- [Records for this exercise]:
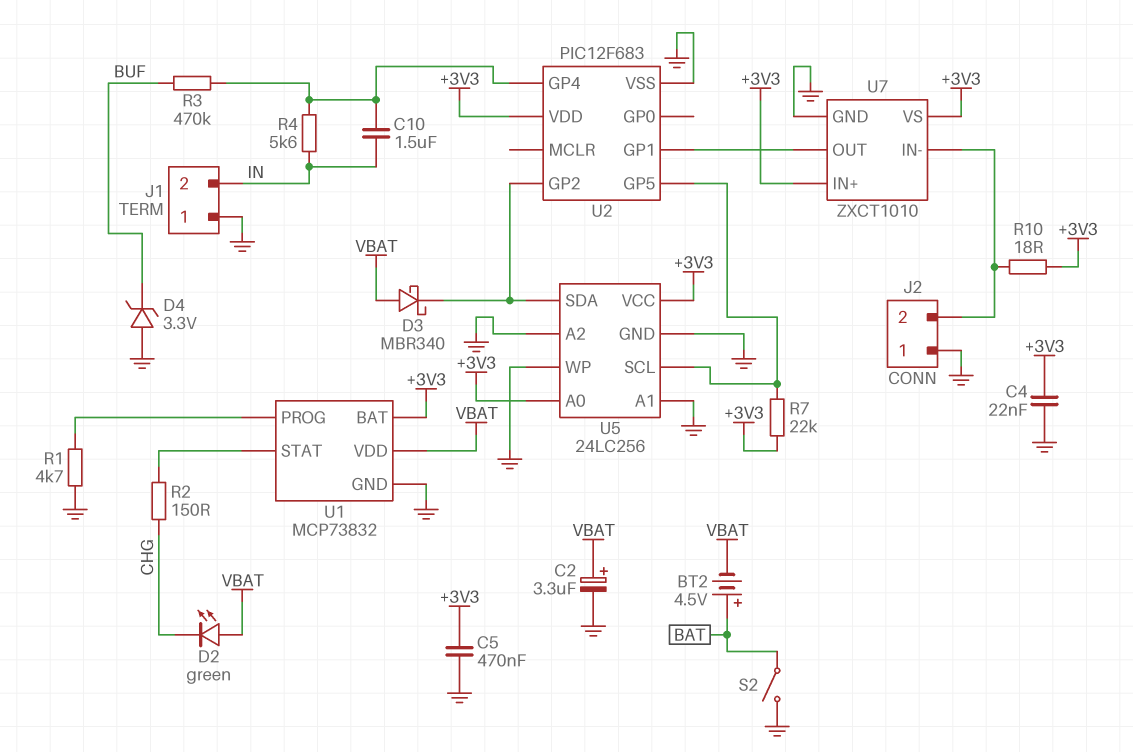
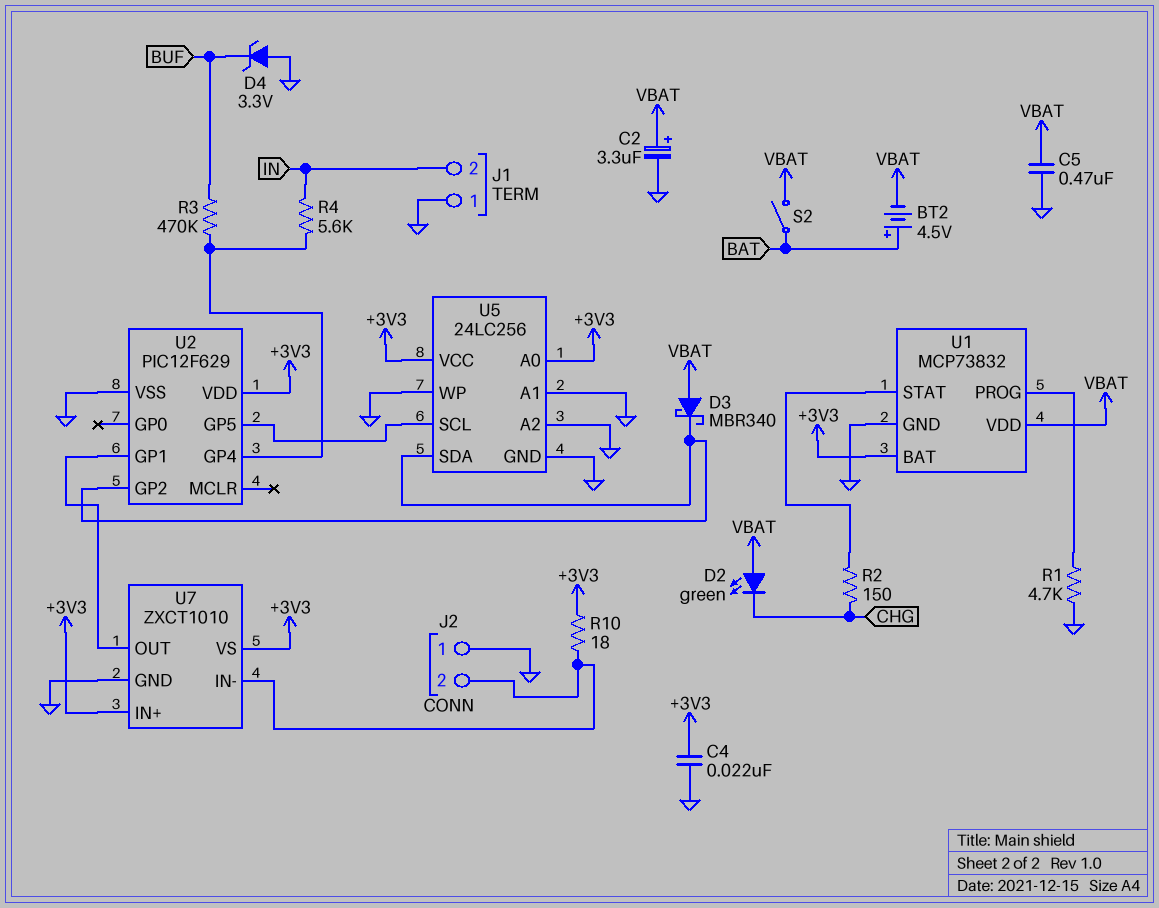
C5: 470nF (+3V3, GND) -> 470nF (GND, VBAT)
C10: 1.5uF (IN, U2/GP4) -> none
R7: 22k (+3V3, U2/GP5) -> none
S2: switch (BAT, GND) -> switch (BAT, VBAT)
U2: PIC12F683 -> PIC12F629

- [Your task]:
Word for word, give the entries above again, with no images included.

- [Solution]:
C5: 470nF (+3V3, GND) -> 470nF (GND, VBAT)
C10: 1.5uF (IN, U2/GP4) -> none
R7: 22k (+3V3, U2/GP5) -> none
S2: switch (BAT, GND) -> switch (BAT, VBAT)
U2: PIC12F683 -> PIC12F629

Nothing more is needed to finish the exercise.